(Required action):
Look through the listing below for the string "cylinder". Show each line where it occurs.

(Supplied material):
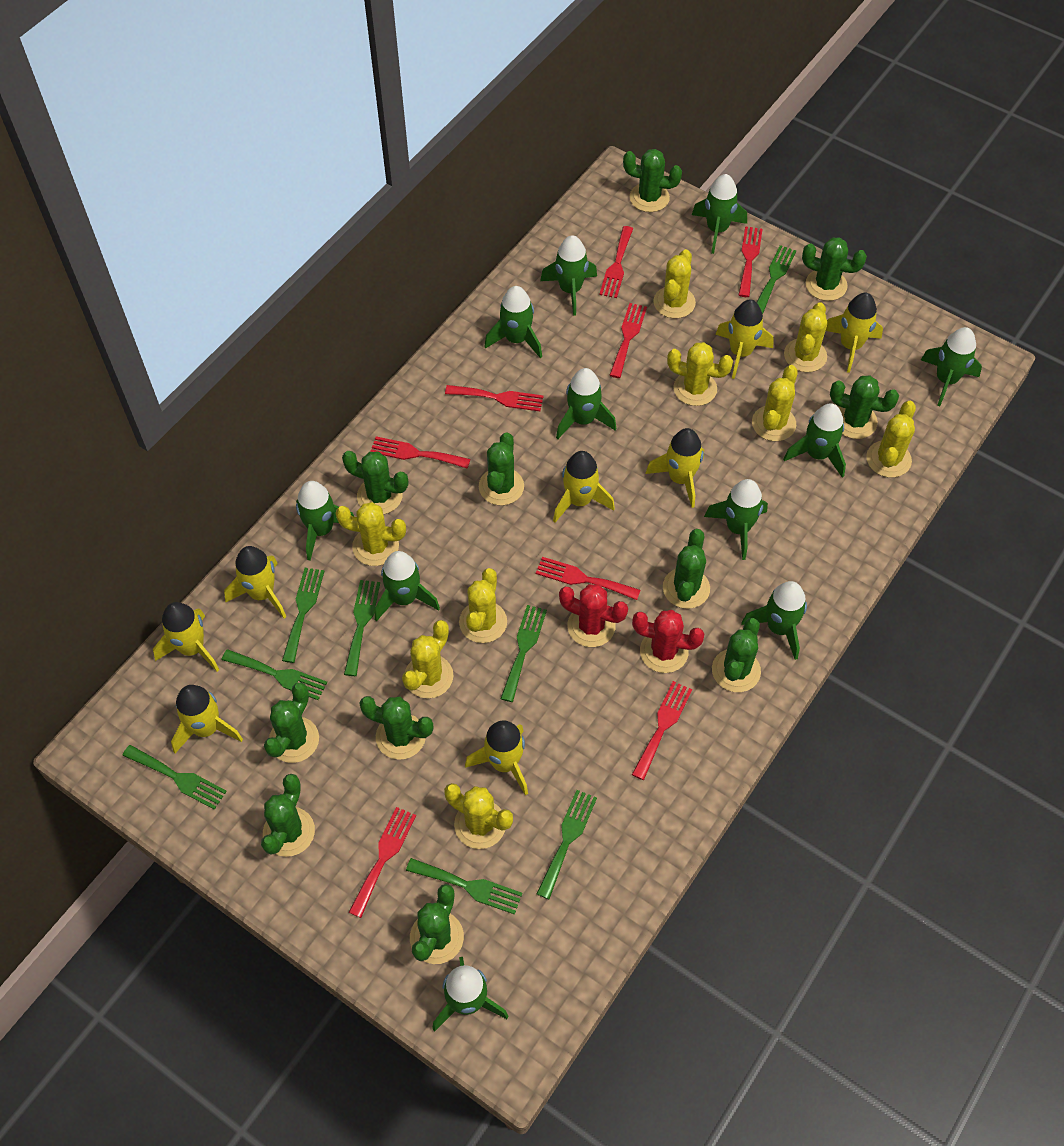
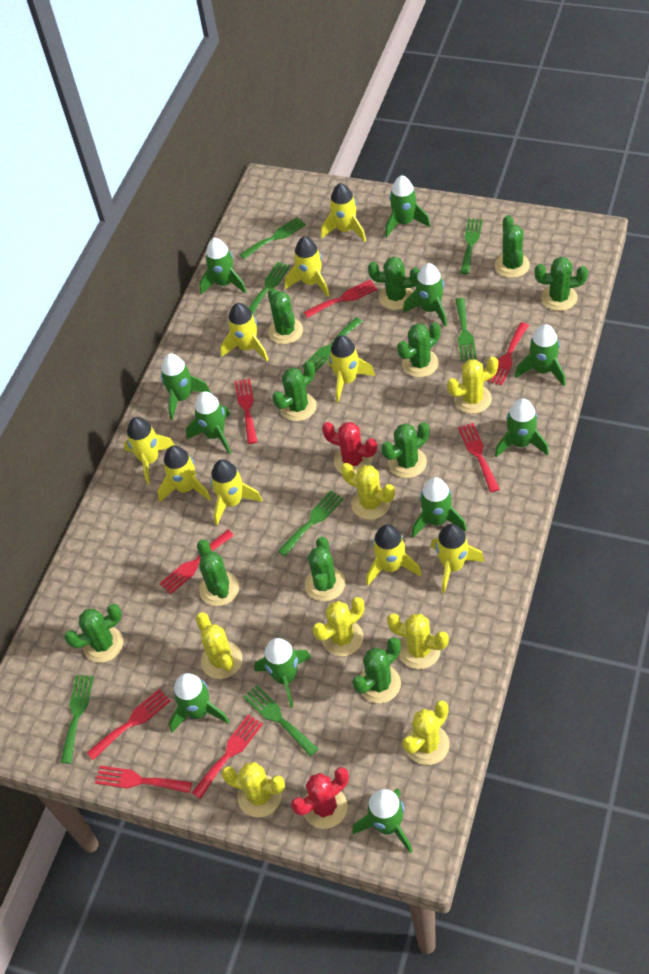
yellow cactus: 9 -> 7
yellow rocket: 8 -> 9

---

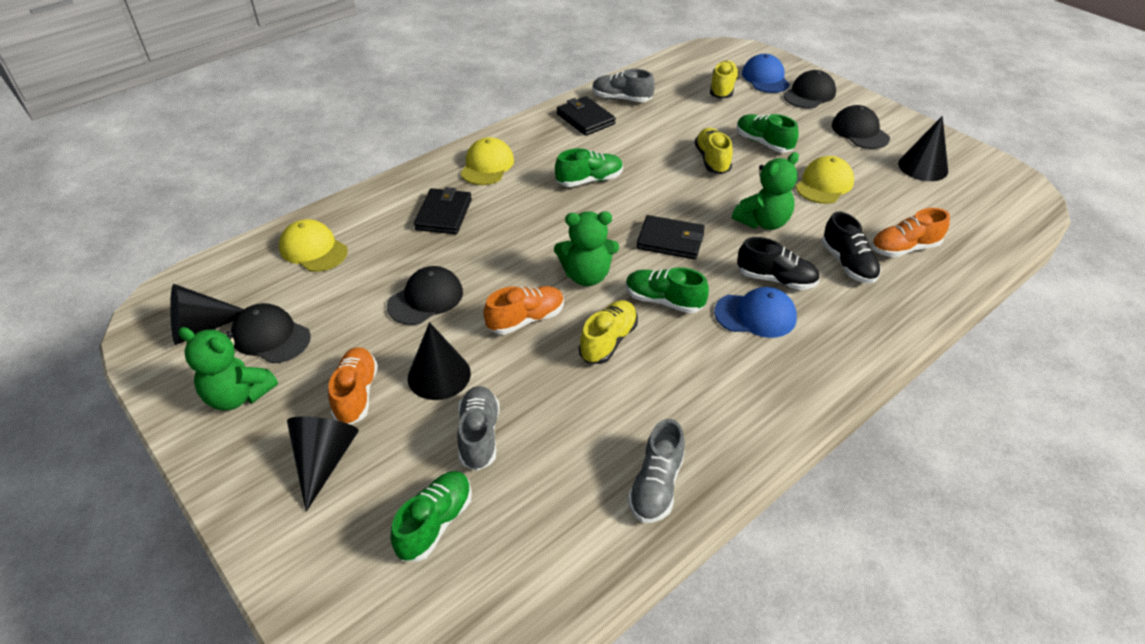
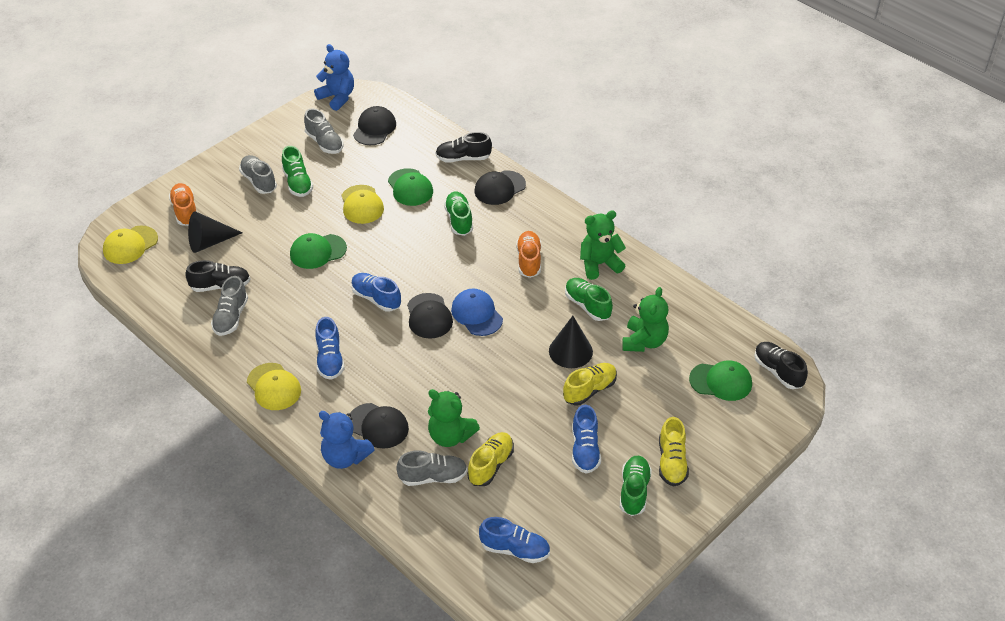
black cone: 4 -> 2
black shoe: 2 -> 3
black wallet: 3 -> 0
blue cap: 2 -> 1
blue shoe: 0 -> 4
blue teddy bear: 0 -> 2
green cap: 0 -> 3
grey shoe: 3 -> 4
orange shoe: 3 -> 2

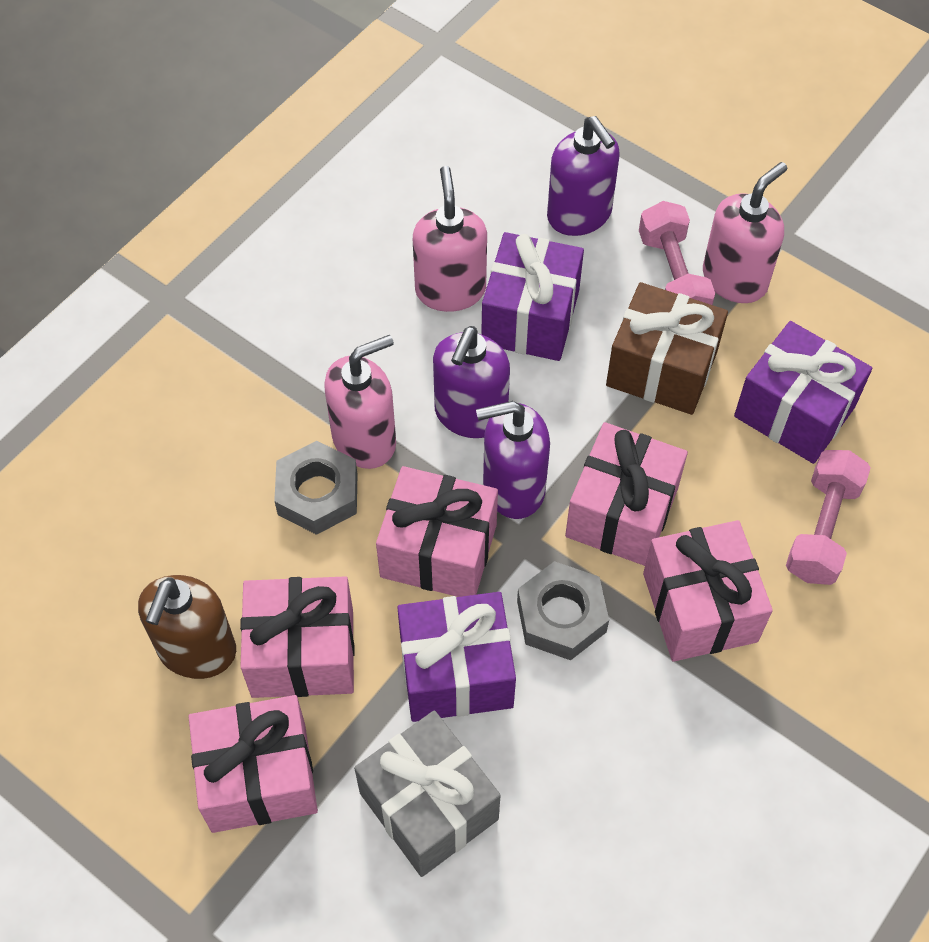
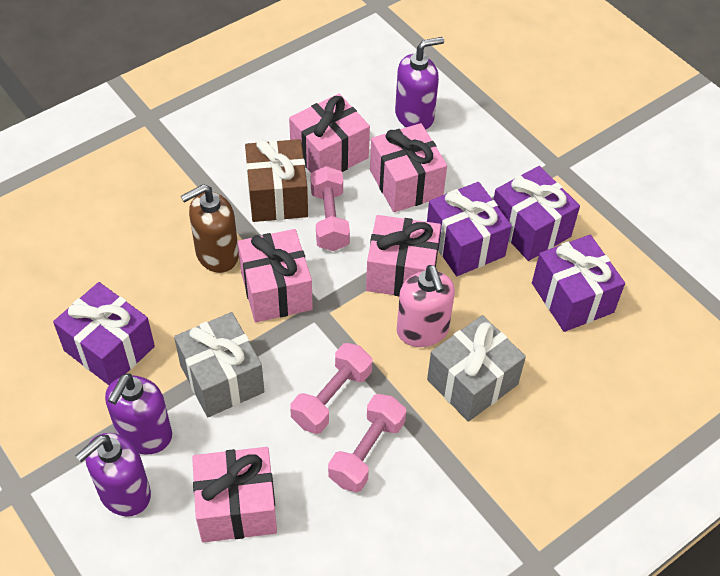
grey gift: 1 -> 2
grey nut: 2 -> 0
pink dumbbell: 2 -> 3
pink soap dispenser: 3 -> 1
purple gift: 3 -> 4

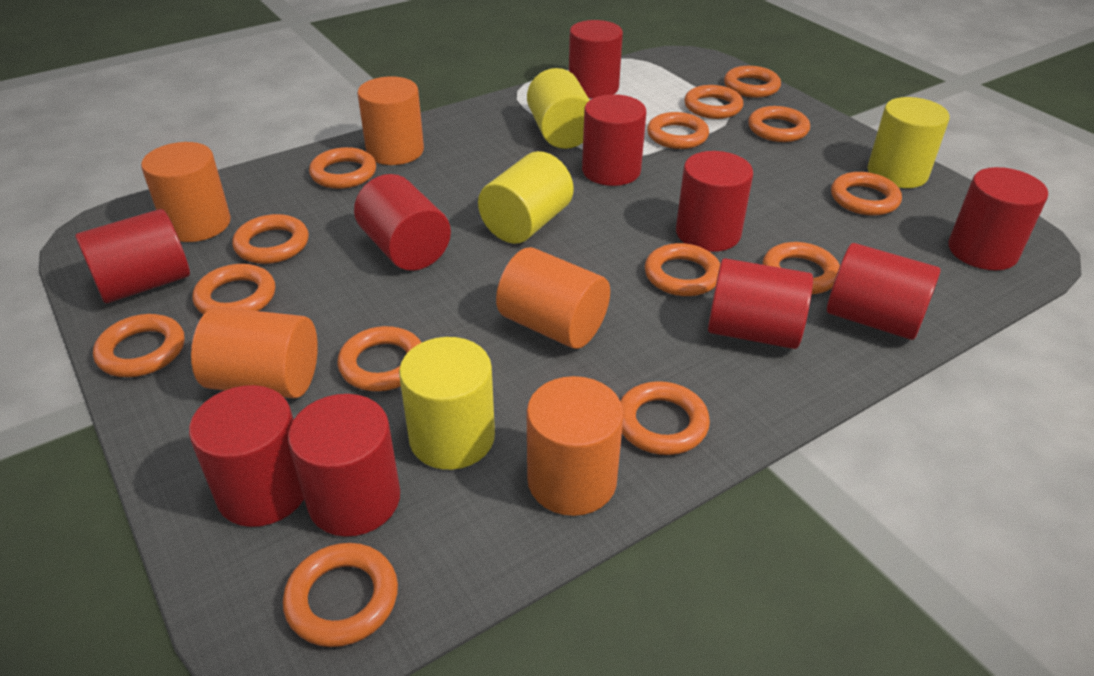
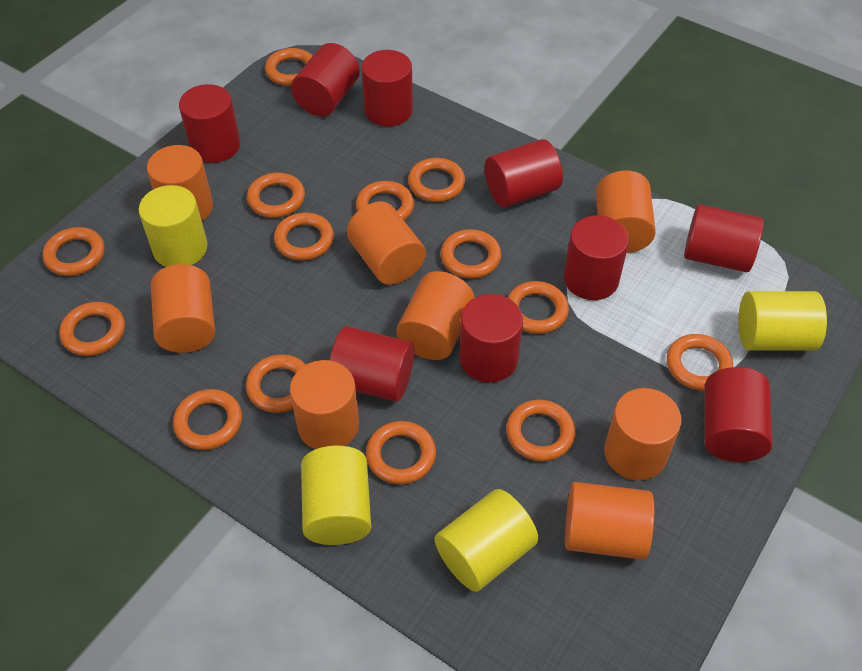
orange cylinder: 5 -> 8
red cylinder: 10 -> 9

==

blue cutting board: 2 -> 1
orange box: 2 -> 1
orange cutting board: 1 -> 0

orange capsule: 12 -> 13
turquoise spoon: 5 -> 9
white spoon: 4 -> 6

(Result of this exercise):
orange cylinder: 5 -> 8
red cylinder: 10 -> 9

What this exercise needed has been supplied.